#### WHAT YOU NEED TO DO:
Print out the data precisely as it appears here, with no pictures.

________________

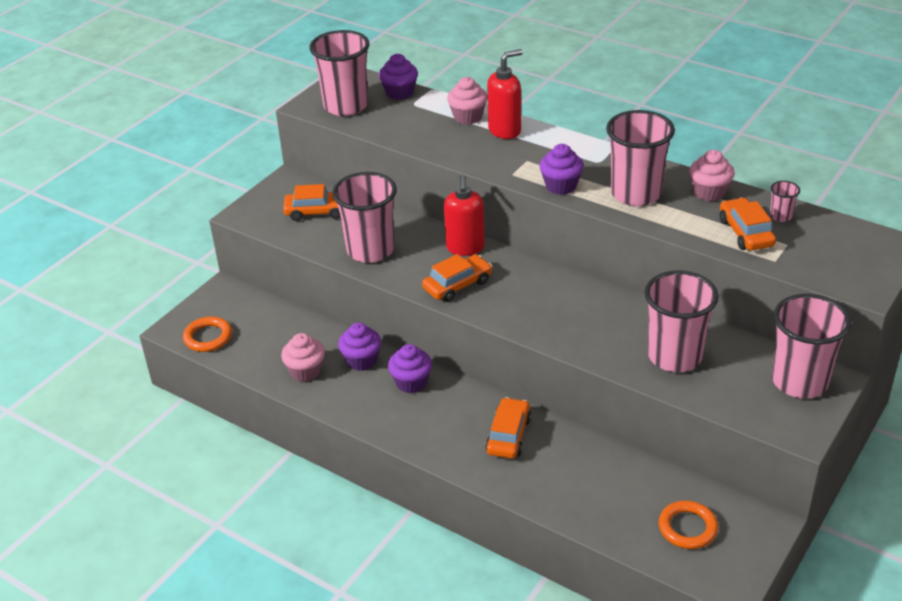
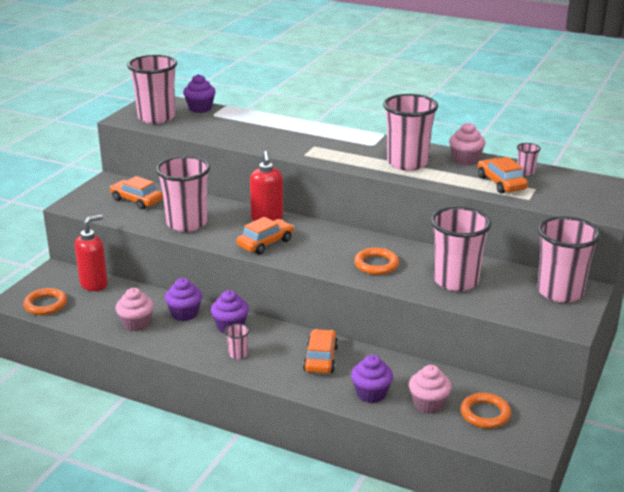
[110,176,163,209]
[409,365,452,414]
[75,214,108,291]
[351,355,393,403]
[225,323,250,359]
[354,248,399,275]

________________

#### RESPONSE AREA:
[110,176,163,209]
[409,365,452,414]
[75,214,108,291]
[351,355,393,403]
[225,323,250,359]
[354,248,399,275]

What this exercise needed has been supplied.